Repeat every record exactly as written, but leave out the pictures.

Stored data
____________

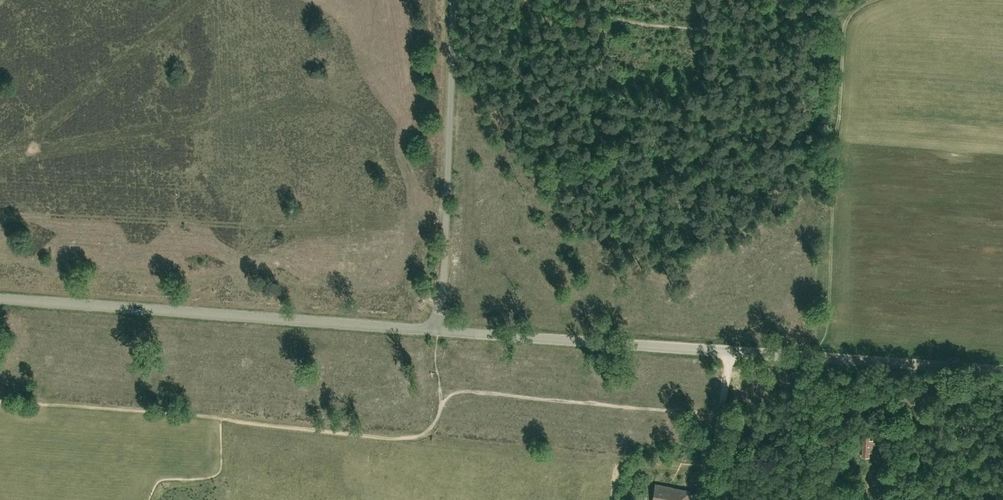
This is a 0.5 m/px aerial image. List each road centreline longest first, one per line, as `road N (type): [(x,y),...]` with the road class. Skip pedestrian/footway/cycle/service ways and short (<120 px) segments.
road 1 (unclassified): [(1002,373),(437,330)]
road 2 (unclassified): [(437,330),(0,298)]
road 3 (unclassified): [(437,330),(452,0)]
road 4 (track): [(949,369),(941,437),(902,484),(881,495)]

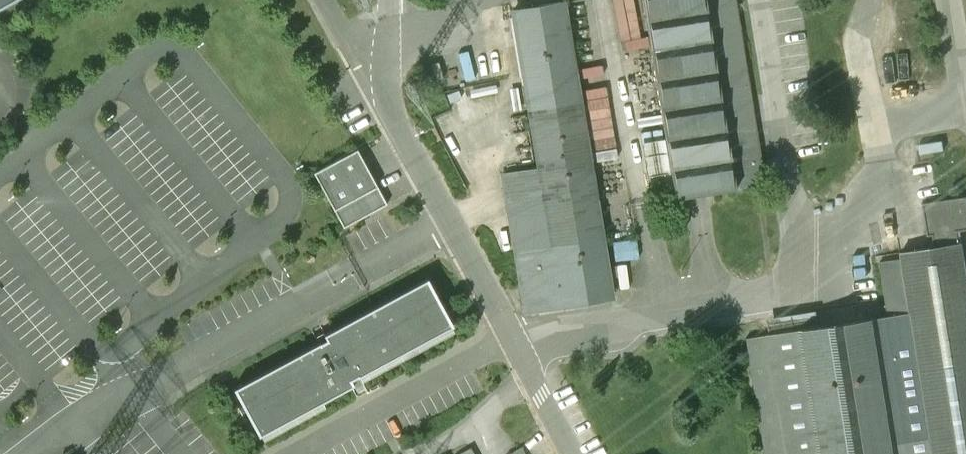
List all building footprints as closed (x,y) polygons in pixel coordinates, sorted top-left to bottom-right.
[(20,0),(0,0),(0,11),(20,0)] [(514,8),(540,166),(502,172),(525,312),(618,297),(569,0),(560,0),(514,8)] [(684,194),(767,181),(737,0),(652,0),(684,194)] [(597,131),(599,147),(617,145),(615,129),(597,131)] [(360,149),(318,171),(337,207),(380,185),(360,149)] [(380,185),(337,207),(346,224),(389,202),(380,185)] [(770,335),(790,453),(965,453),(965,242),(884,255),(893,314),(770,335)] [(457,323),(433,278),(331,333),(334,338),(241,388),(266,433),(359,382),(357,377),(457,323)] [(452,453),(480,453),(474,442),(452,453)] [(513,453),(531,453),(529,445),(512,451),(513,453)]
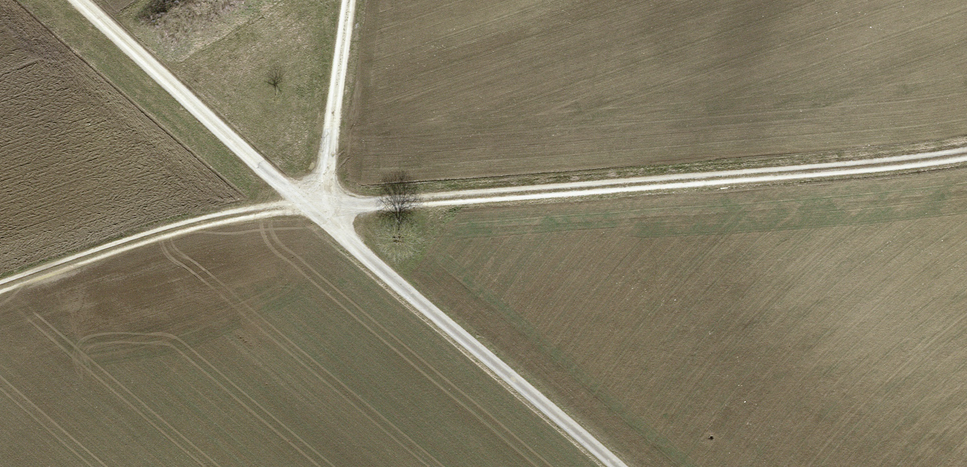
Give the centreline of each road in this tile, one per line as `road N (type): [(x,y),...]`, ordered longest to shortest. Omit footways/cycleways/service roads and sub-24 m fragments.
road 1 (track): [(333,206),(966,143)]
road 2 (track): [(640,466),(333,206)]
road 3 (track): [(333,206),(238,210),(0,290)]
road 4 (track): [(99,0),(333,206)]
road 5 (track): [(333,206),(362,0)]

____________

- **Task answer**:
This is a 0.5 m/px aerial image. List each road centreline longest first, one per line, as `road N (type): [(x,y),...]` with the road class. Skip pedestrian/footway/cycle/service ways and short (<120 px) segments.
road 1 (unclassified): [(1002,373),(437,330)]
road 2 (unclassified): [(437,330),(0,298)]
road 3 (unclassified): [(437,330),(452,0)]
road 4 (track): [(949,369),(941,437),(902,484),(881,495)]

List all building footprints as closed (x,y) polygons in pixel coordinates, sorted top-left to bottom-right.
[(20,0),(0,0),(0,11),(20,0)] [(514,8),(540,166),(502,172),(525,312),(618,297),(569,0),(560,0),(514,8)] [(684,194),(767,181),(737,0),(652,0),(684,194)] [(597,131),(599,147),(617,145),(615,129),(597,131)] [(360,149),(318,171),(337,207),(380,185),(360,149)] [(380,185),(337,207),(346,224),(389,202),(380,185)] [(770,335),(790,453),(965,453),(965,242),(884,255),(893,314),(770,335)] [(457,323),(433,278),(331,333),(334,338),(241,388),(266,433),(359,382),(357,377),(457,323)] [(452,453),(480,453),(474,442),(452,453)] [(513,453),(531,453),(529,445),(512,451),(513,453)]
Give the centreline of each road in this tile, one per line as `road N (type): [(x,y),...]`, ordered longest to shortest. Omit footways/cycleways/service roads and sub-24 m fragments.
road 1 (track): [(333,206),(966,143)]
road 2 (track): [(640,466),(333,206)]
road 3 (track): [(333,206),(238,210),(0,290)]
road 4 (track): [(99,0),(333,206)]
road 5 (track): [(333,206),(362,0)]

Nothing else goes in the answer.